> **Task to complete**
Below are some records. Output the lines from the first one through the line that holds "(191, 275) = (141, 489): none", exactly as written, with no pictures.
*** Opening of Task data ***
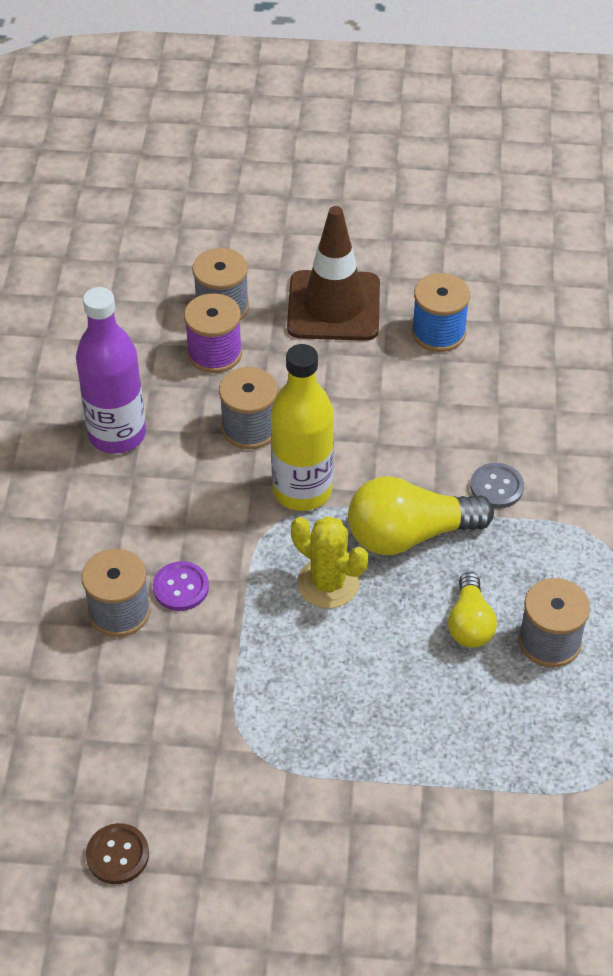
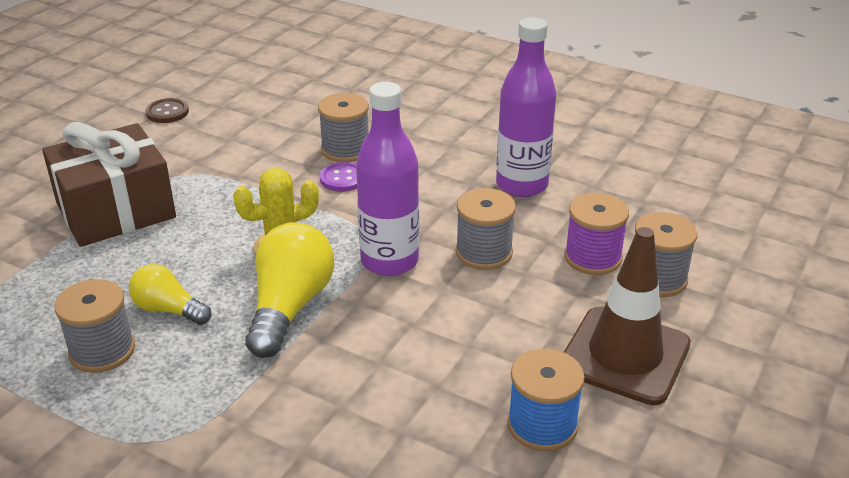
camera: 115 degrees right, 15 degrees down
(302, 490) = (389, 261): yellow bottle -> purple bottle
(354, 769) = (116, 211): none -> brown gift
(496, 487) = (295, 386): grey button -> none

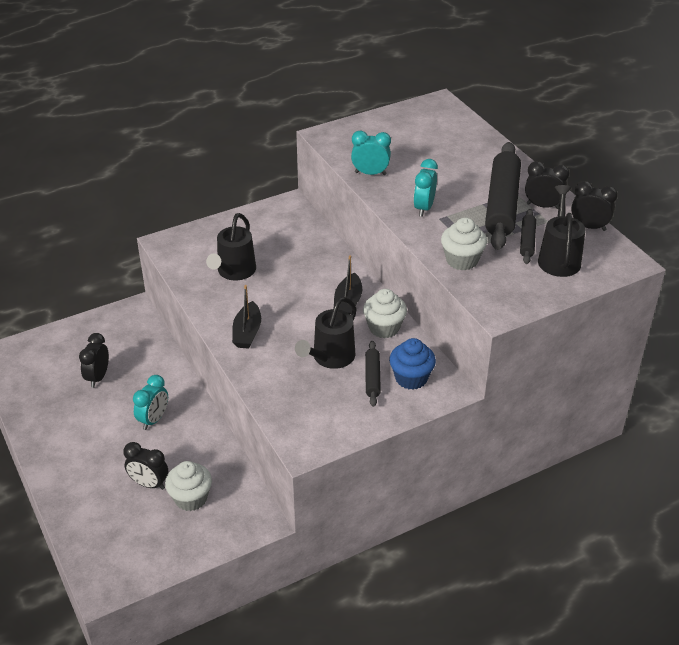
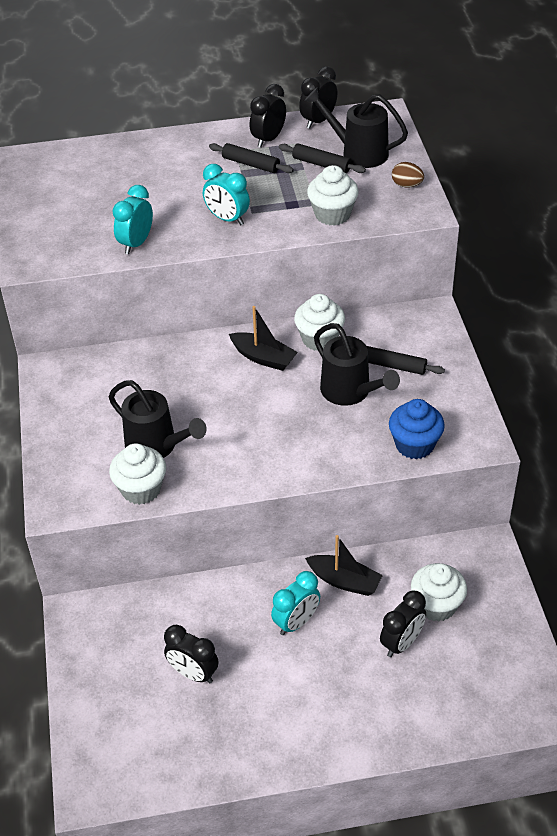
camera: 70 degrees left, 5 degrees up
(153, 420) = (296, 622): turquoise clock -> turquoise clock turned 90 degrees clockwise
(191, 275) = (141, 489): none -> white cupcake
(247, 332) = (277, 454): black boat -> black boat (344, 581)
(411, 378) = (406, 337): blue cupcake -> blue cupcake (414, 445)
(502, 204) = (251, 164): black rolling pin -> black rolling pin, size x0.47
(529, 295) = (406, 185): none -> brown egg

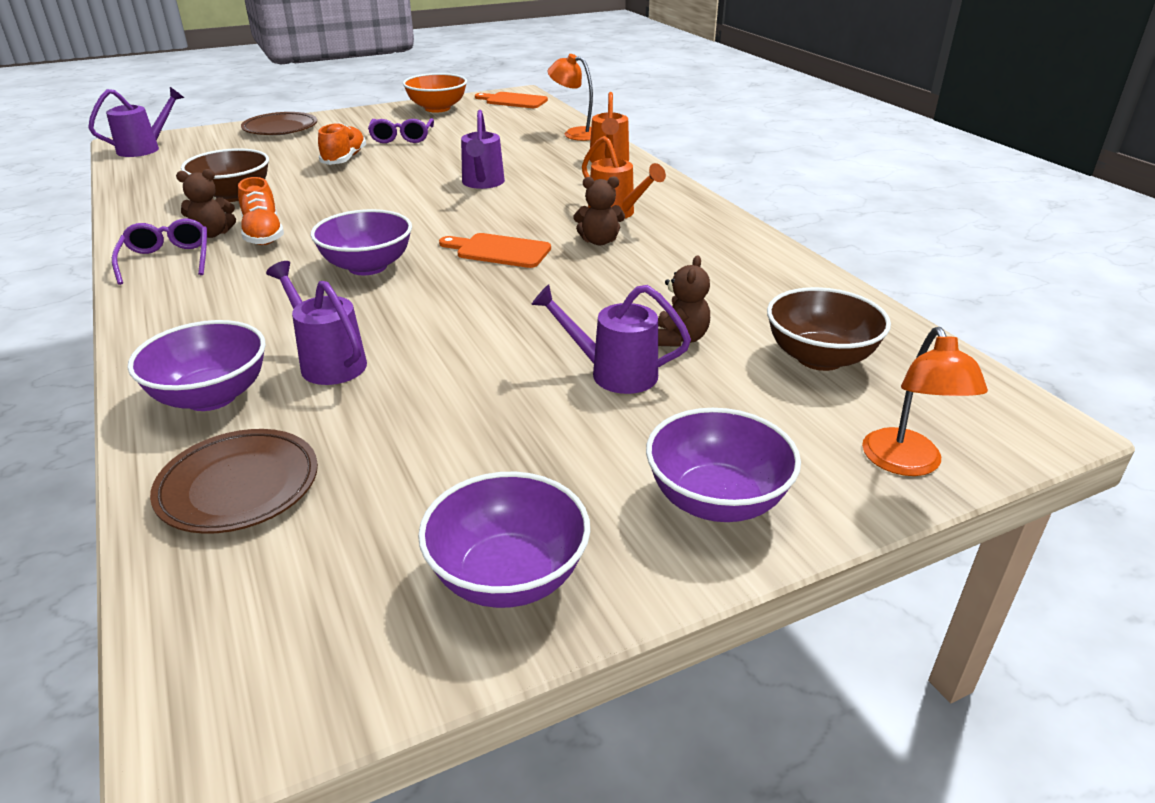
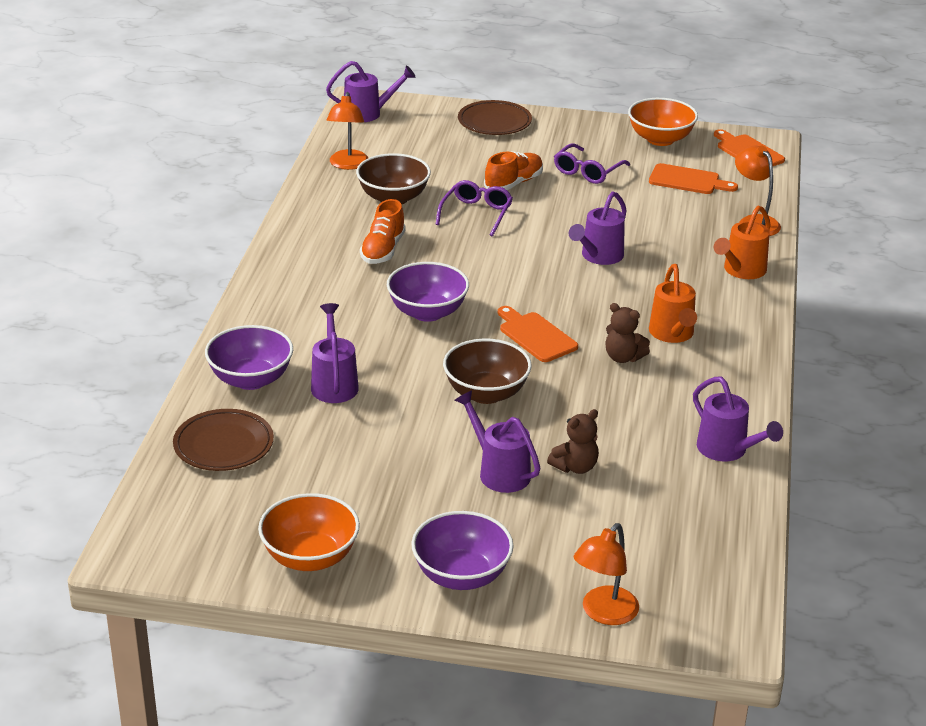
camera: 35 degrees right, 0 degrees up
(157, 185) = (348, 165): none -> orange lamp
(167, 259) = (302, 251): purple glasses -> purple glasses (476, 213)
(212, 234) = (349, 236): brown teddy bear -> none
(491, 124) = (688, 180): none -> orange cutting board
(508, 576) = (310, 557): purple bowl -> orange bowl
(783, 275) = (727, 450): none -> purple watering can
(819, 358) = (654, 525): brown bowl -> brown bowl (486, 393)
*** Close of Task data ***
> **Solution to this exercise**
camera: 115 degrees right, 15 degrees down
(302, 490) = (389, 261): yellow bottle -> purple bottle
(354, 769) = (116, 211): none -> brown gift
(496, 487) = (295, 386): grey button -> none

camera: 70 degrees left, 5 degrees up
(153, 420) = (296, 622): turquoise clock -> turquoise clock turned 90 degrees clockwise
(191, 275) = (141, 489): none -> white cupcake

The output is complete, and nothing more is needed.